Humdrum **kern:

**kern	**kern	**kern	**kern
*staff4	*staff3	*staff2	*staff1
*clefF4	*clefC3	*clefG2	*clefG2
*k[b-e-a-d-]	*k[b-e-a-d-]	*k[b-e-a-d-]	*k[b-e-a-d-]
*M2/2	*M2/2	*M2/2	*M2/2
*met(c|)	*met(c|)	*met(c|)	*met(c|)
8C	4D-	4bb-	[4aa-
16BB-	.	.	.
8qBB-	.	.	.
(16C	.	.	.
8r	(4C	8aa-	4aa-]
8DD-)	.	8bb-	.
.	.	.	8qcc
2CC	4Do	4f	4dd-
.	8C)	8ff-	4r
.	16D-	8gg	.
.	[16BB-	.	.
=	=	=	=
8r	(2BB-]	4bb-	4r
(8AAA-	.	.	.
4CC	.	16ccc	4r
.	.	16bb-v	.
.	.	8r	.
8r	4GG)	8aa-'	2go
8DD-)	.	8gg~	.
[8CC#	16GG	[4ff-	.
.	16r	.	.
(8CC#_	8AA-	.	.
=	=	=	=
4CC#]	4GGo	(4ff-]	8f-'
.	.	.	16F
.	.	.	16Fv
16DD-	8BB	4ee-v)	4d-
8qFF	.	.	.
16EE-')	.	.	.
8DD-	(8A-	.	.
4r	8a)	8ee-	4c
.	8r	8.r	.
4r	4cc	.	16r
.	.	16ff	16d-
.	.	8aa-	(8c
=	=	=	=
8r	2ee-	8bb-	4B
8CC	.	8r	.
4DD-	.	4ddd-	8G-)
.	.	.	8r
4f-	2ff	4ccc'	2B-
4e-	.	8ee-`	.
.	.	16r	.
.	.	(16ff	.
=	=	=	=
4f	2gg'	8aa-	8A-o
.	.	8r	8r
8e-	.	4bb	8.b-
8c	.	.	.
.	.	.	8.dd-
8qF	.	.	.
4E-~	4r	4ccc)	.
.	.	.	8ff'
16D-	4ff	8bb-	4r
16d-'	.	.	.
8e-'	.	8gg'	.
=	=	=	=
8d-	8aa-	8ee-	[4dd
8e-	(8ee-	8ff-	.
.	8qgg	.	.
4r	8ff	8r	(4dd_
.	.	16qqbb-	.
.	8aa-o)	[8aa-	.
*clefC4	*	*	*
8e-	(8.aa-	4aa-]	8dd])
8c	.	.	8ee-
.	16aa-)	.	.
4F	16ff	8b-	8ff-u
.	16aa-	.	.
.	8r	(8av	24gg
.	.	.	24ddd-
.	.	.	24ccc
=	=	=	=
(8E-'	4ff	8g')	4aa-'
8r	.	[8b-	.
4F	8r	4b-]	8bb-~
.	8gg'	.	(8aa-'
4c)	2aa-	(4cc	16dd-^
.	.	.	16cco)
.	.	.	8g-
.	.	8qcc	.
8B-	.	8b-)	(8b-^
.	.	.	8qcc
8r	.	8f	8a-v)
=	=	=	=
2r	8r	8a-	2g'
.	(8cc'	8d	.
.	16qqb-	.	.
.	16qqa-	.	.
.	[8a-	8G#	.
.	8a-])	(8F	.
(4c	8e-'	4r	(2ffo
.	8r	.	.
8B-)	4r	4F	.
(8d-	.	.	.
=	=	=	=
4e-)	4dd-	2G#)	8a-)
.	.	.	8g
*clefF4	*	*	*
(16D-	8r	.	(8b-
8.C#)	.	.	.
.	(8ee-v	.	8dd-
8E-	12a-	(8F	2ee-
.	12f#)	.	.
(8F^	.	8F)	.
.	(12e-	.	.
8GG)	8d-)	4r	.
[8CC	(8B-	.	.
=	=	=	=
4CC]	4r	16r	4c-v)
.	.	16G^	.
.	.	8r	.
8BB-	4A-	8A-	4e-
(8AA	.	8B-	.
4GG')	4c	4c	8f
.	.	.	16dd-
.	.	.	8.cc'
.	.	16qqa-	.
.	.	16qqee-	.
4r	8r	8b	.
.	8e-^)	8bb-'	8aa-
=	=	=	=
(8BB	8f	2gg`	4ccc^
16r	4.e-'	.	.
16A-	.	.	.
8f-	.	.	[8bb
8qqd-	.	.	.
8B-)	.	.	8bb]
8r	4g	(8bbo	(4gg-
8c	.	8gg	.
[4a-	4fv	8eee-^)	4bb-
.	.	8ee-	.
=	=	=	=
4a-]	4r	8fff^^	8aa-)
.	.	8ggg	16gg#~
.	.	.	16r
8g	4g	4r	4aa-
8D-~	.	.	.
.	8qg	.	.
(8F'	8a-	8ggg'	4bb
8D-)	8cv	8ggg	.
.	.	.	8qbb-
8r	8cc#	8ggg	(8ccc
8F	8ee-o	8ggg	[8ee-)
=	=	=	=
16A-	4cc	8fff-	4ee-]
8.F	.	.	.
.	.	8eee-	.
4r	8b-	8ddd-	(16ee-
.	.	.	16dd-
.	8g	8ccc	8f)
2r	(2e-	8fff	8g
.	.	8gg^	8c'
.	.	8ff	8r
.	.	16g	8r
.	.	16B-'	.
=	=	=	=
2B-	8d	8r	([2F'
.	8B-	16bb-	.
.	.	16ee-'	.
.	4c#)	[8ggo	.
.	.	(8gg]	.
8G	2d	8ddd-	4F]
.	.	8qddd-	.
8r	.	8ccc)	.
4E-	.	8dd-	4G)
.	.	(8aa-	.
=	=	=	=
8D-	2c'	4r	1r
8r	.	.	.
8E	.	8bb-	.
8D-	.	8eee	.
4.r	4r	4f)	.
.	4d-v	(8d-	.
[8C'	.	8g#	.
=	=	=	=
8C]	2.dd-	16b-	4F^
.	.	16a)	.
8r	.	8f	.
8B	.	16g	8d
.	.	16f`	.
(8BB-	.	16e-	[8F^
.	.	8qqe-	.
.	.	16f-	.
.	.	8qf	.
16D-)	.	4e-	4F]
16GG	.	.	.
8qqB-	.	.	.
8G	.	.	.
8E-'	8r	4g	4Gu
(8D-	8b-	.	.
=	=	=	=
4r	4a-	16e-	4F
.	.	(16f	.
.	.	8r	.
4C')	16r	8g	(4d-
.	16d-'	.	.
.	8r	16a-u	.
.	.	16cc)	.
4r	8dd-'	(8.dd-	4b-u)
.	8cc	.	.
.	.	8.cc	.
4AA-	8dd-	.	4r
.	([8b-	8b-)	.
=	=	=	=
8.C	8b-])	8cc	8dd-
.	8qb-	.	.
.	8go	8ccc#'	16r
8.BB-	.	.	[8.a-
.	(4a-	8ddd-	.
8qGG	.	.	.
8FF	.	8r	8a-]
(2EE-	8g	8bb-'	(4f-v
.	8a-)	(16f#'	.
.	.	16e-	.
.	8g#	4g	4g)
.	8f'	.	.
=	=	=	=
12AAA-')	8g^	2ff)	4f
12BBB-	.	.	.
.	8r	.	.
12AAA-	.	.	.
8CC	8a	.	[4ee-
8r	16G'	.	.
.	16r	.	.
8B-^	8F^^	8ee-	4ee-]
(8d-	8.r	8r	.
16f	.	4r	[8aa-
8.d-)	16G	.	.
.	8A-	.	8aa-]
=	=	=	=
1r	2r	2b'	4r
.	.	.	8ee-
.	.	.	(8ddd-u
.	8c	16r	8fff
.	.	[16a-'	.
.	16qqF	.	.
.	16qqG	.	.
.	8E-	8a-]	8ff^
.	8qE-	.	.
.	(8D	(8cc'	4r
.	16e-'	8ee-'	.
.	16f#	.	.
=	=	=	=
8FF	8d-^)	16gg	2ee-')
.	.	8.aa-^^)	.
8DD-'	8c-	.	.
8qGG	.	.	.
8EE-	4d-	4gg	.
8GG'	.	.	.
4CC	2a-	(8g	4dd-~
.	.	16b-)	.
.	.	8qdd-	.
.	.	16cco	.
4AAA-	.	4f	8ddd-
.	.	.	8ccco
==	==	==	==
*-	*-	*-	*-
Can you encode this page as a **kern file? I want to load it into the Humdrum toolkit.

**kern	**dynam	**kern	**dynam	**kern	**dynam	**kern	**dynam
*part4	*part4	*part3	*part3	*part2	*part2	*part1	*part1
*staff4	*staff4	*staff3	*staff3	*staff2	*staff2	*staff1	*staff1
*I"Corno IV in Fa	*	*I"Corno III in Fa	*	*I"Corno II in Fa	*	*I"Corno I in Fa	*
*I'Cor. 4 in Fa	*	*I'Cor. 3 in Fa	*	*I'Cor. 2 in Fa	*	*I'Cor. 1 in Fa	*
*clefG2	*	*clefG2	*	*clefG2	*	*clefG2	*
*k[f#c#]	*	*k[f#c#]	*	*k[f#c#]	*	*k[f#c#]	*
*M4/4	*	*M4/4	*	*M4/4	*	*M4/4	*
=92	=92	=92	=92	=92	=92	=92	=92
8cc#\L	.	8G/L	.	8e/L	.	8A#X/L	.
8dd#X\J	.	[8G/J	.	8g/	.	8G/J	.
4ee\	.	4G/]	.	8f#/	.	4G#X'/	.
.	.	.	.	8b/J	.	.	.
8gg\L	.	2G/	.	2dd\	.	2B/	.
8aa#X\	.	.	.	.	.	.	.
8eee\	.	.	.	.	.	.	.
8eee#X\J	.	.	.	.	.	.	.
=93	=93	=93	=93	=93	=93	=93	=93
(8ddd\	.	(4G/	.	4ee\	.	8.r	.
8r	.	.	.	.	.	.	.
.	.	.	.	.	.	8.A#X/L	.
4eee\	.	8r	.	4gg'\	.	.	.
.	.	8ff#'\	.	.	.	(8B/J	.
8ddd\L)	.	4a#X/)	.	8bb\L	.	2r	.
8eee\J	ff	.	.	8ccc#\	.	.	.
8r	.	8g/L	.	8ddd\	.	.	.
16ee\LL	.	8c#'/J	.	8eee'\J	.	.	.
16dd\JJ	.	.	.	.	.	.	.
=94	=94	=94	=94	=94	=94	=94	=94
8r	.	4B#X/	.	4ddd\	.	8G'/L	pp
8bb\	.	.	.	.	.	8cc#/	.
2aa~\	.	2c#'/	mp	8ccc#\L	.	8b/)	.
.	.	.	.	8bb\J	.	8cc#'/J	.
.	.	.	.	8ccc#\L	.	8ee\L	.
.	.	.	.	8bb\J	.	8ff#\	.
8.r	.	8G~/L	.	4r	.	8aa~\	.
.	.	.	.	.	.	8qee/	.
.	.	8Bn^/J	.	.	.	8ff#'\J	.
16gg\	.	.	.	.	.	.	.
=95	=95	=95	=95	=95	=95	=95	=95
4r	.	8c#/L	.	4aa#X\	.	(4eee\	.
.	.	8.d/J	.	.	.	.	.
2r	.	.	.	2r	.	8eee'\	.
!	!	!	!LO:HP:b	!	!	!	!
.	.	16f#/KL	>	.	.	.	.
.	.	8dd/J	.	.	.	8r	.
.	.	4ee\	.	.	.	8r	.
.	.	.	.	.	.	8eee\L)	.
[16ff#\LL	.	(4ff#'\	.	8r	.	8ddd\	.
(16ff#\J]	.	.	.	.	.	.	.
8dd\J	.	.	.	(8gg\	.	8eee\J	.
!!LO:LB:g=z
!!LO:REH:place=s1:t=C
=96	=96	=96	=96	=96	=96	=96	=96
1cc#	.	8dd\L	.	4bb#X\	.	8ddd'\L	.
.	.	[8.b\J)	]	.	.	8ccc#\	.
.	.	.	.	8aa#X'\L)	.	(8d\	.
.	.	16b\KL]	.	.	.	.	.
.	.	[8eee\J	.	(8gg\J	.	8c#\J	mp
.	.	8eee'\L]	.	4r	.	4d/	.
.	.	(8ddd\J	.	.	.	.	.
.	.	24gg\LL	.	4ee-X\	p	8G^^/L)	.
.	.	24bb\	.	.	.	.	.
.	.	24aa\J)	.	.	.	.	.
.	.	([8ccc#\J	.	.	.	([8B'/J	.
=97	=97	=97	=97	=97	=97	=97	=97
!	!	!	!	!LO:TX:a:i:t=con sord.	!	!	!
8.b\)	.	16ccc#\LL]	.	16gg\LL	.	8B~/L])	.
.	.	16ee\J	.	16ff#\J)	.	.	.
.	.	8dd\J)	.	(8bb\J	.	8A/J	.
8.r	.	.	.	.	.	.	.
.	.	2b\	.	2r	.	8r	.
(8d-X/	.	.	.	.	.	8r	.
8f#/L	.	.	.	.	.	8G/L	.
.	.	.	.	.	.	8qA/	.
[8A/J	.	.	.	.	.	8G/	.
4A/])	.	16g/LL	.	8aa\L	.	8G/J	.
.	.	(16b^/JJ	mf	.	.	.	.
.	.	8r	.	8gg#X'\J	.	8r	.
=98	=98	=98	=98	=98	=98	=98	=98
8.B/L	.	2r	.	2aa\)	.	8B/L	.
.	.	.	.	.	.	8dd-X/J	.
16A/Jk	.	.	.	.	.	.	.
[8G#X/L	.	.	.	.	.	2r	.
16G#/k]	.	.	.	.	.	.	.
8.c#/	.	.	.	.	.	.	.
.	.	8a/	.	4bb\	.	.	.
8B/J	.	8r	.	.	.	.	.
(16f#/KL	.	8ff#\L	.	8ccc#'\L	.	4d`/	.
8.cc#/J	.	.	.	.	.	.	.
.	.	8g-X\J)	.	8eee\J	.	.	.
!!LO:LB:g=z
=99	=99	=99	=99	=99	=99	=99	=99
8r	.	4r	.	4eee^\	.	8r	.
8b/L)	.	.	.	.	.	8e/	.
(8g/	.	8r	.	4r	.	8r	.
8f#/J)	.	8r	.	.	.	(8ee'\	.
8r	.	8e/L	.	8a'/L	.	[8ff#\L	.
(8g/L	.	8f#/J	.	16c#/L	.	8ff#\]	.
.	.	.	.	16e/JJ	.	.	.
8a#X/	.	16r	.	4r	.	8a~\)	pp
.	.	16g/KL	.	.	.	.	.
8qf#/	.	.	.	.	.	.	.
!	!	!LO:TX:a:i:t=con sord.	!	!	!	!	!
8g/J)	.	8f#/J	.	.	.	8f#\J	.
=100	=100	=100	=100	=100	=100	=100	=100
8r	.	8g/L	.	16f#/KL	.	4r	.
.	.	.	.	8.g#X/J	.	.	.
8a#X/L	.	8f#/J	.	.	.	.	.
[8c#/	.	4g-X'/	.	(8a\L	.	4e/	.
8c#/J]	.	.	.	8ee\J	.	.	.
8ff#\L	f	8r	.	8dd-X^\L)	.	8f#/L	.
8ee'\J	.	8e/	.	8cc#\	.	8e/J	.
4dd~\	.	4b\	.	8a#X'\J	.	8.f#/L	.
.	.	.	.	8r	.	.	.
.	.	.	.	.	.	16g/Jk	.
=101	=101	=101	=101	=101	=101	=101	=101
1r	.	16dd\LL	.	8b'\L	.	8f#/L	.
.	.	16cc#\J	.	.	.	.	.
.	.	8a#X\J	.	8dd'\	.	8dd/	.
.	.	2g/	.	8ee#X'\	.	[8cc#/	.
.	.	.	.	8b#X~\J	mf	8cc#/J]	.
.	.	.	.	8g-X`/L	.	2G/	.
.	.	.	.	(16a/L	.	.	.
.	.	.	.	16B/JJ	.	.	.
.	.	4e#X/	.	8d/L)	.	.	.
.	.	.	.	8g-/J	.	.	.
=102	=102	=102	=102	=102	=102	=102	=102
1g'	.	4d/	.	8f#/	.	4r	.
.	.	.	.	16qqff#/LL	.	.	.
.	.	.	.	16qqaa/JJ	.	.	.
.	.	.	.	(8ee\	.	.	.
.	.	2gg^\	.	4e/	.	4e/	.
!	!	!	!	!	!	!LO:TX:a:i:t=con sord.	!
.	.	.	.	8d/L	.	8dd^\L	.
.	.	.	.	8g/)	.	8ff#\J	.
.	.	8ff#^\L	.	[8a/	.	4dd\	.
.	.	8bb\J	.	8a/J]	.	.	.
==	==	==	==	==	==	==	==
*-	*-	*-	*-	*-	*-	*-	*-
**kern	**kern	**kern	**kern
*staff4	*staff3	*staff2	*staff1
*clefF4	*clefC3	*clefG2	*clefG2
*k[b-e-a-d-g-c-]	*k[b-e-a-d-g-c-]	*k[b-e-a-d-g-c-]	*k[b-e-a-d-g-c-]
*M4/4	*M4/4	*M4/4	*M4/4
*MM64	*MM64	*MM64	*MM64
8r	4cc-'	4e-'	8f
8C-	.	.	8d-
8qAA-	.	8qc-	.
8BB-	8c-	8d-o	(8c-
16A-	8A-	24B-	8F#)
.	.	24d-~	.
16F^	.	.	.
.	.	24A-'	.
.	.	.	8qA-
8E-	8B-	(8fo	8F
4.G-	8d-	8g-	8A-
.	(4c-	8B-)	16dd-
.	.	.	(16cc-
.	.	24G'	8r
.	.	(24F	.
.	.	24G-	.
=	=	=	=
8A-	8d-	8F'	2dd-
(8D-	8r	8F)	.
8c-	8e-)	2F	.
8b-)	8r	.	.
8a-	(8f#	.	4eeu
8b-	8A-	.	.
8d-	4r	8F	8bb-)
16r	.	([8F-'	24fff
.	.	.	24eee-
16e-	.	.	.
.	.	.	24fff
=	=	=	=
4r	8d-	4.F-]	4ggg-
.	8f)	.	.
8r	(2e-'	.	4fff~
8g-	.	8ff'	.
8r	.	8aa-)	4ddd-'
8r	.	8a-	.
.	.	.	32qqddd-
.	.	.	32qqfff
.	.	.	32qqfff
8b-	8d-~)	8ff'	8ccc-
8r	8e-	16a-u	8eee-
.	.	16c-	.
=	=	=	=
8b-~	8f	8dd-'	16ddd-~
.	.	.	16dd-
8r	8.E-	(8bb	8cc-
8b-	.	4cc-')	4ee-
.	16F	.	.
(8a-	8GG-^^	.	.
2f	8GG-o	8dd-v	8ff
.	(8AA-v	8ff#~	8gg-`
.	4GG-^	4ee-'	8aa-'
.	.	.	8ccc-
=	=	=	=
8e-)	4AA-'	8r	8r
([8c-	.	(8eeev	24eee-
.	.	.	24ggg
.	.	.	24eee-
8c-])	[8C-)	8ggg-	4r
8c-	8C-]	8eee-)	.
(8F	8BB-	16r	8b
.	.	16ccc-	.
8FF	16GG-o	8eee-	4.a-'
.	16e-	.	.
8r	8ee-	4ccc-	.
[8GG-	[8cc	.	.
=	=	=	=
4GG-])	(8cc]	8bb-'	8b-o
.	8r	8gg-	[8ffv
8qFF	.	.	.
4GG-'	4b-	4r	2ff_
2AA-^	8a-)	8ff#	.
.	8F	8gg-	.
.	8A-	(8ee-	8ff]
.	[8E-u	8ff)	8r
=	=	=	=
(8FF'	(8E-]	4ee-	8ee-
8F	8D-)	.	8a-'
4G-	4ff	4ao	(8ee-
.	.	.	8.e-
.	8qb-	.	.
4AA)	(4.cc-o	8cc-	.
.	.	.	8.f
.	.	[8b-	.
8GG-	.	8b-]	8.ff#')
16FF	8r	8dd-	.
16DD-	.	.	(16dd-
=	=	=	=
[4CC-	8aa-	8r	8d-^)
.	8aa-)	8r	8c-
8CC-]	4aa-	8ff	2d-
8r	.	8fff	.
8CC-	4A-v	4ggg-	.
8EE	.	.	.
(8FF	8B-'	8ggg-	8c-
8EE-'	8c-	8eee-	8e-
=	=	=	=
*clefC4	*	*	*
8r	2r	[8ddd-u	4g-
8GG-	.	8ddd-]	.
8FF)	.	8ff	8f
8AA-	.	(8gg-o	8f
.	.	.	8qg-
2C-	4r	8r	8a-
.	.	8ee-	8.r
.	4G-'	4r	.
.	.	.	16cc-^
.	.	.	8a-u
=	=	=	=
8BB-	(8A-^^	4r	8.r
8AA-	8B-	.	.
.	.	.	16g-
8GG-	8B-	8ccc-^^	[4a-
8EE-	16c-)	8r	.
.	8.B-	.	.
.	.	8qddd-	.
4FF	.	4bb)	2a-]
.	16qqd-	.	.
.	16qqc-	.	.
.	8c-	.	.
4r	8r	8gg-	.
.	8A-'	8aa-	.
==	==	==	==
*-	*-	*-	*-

- - - - - - -

Short exercise → Find each line in the data above that contains the string "kern" and copy it out in full. Case counts.

Exercise answer →
Humdrum **kern:
**kern	**kern	**kern	**kern
Can you encode this page as a **kern file? I want to load it into the Humdrum toolkit.
**kern	**dynam	**kern	**dynam	**kern	**dynam	**kern	**dynam
**kern	**kern	**kern	**kern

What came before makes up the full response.